> [THE TASK]: From top to bottom, print the listing word for word and skip any pictures it contains.

....

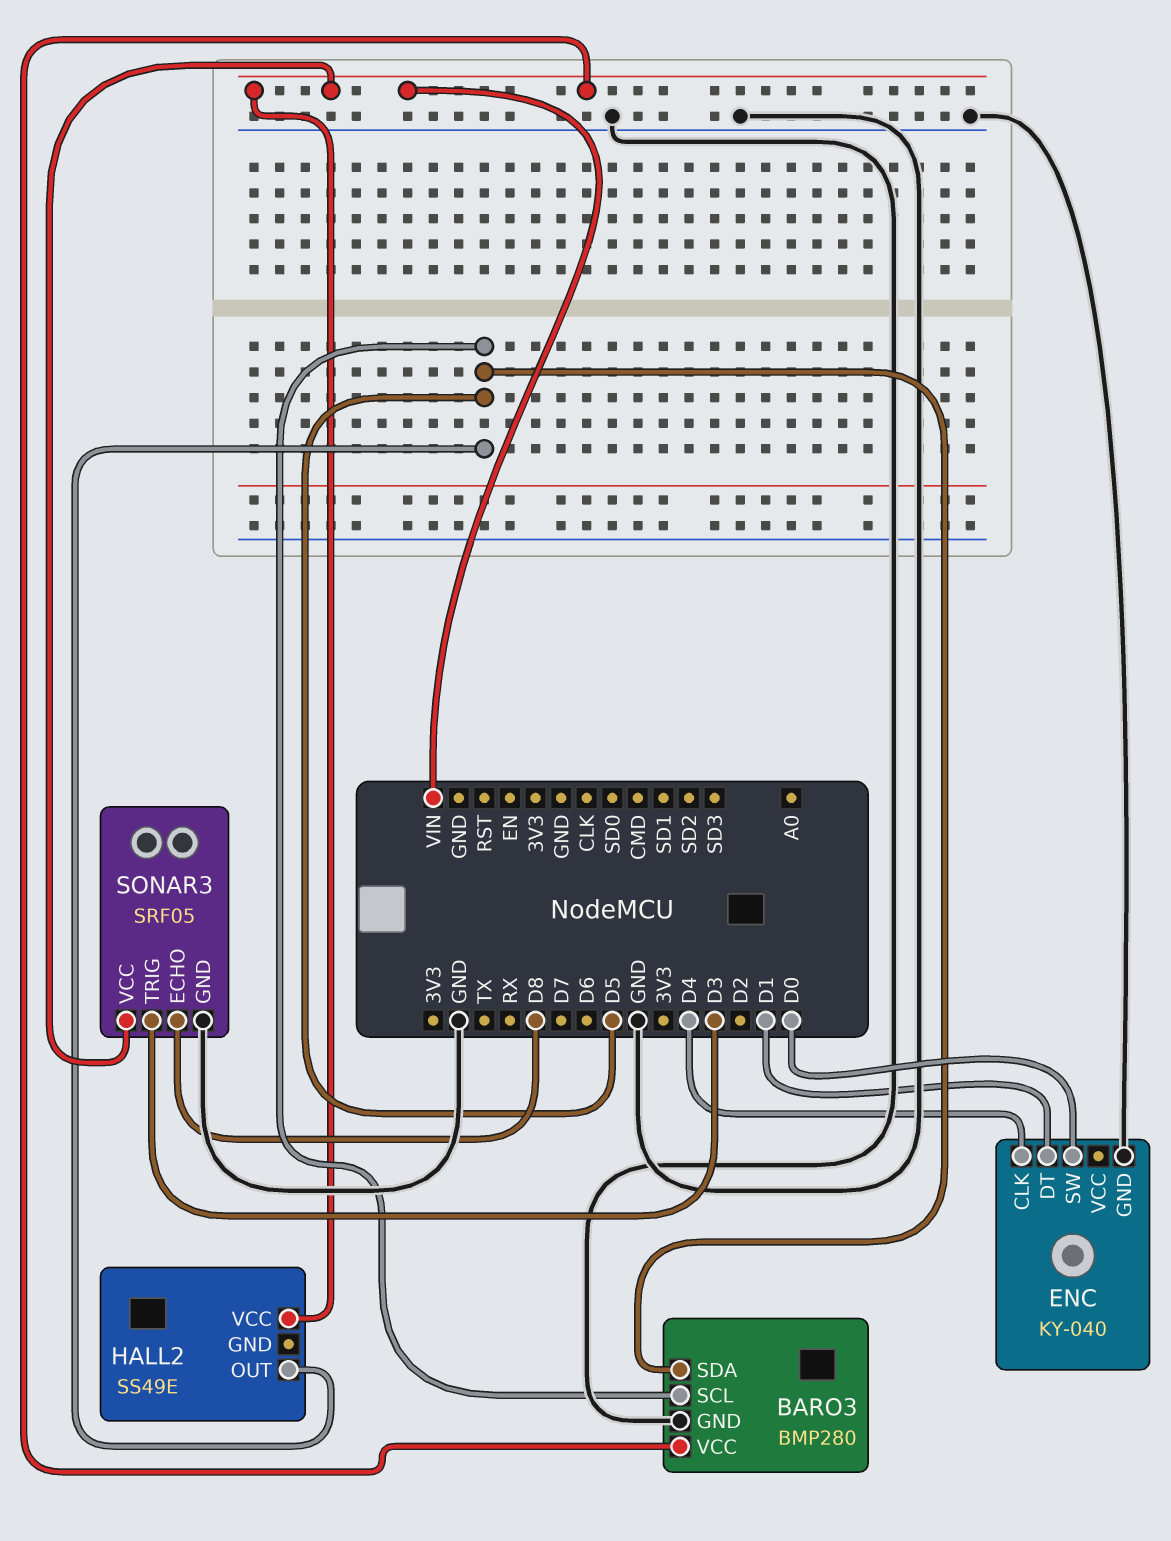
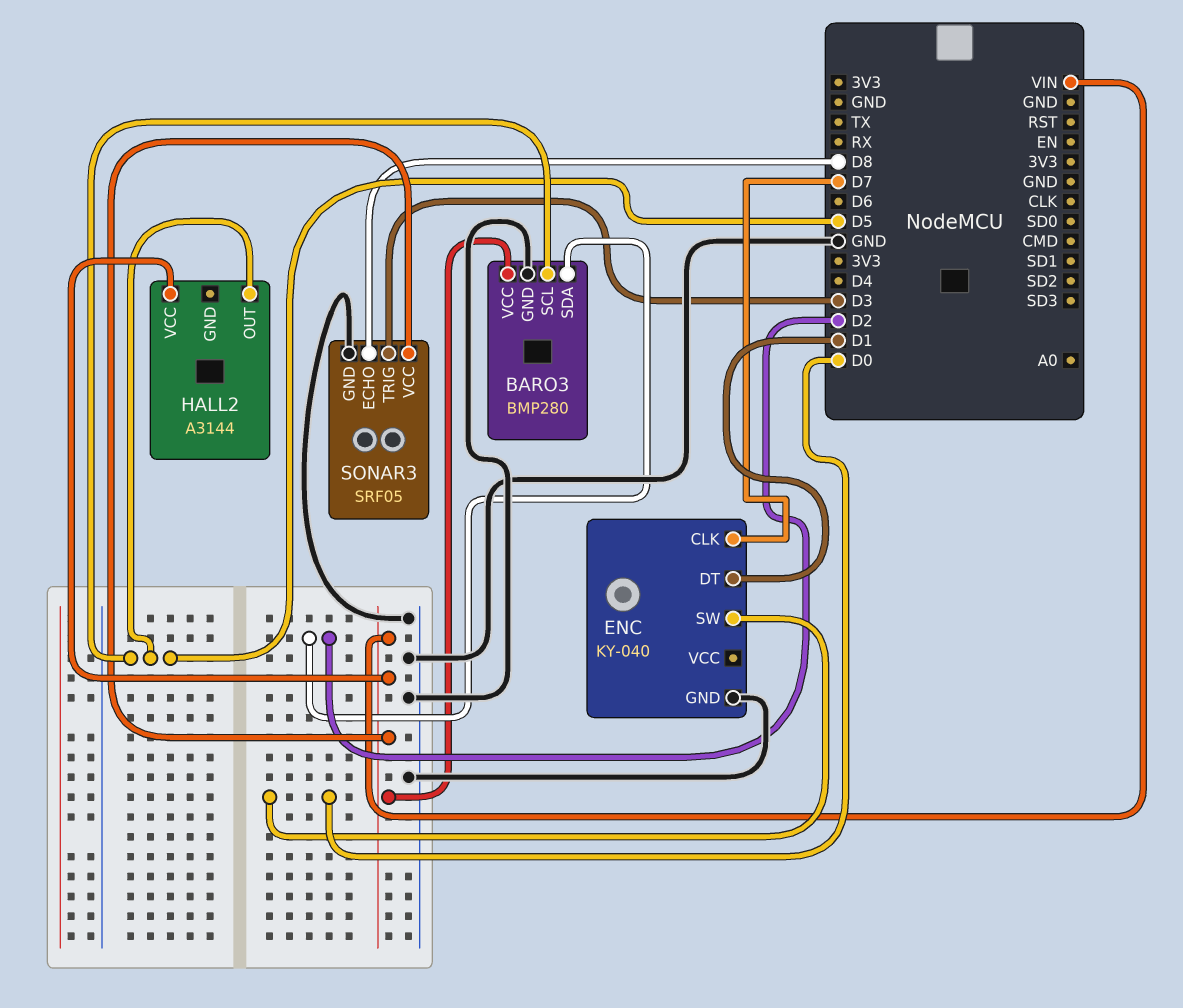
BARO3 pin SDA: D5 -> D2
ENC pin CLK: D4 -> D7
HALL2: SS49E -> A3144

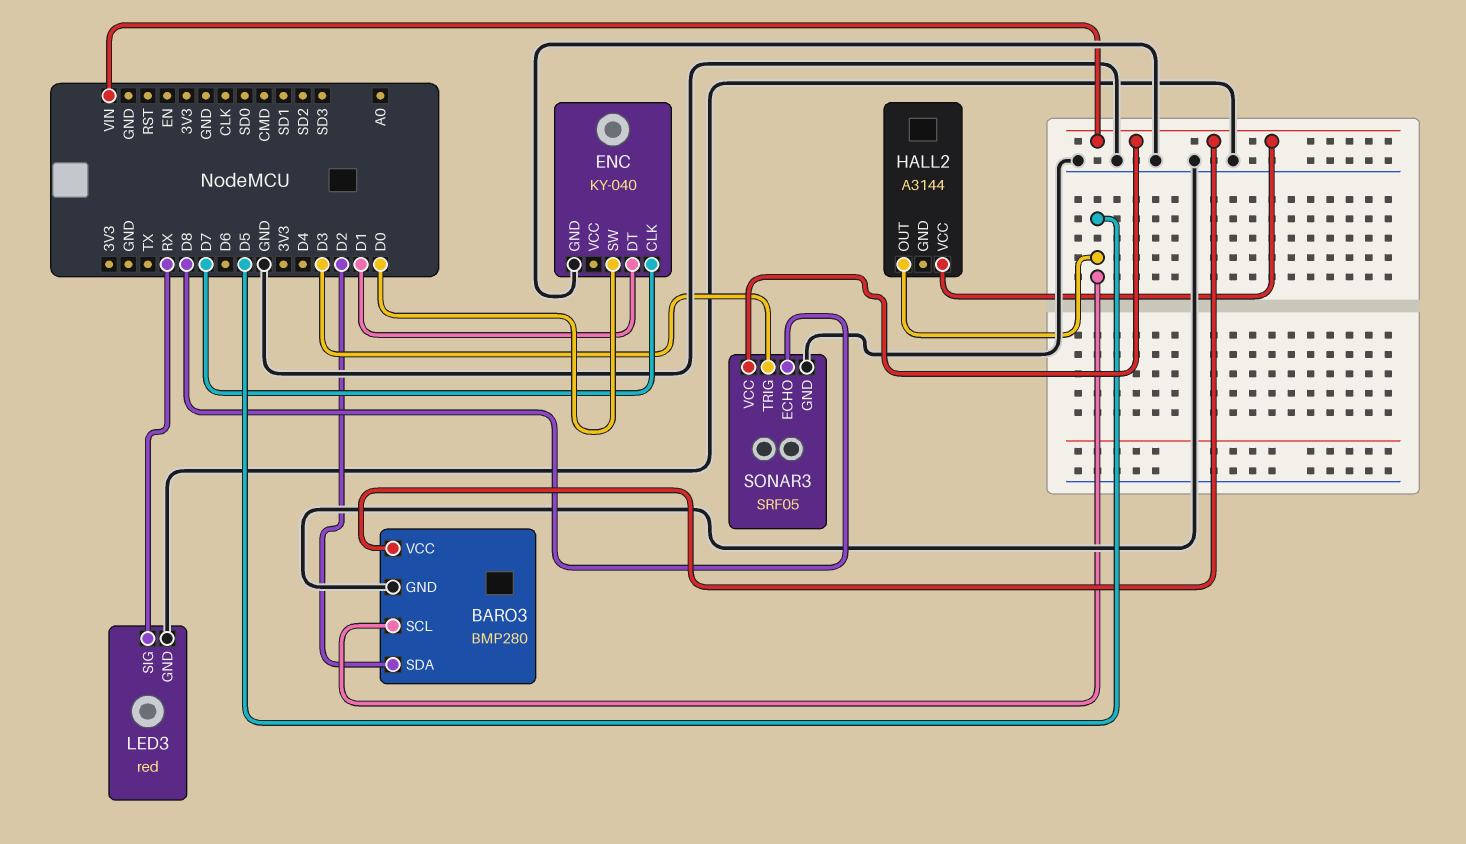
LED3: none -> red
LED3 pin GND: none -> GND
LED3 pin SIG: none -> RX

....

> [SOLUTION]:
BARO3 pin SDA: D5 -> D2
ENC pin CLK: D4 -> D7
HALL2: SS49E -> A3144

LED3: none -> red
LED3 pin GND: none -> GND
LED3 pin SIG: none -> RX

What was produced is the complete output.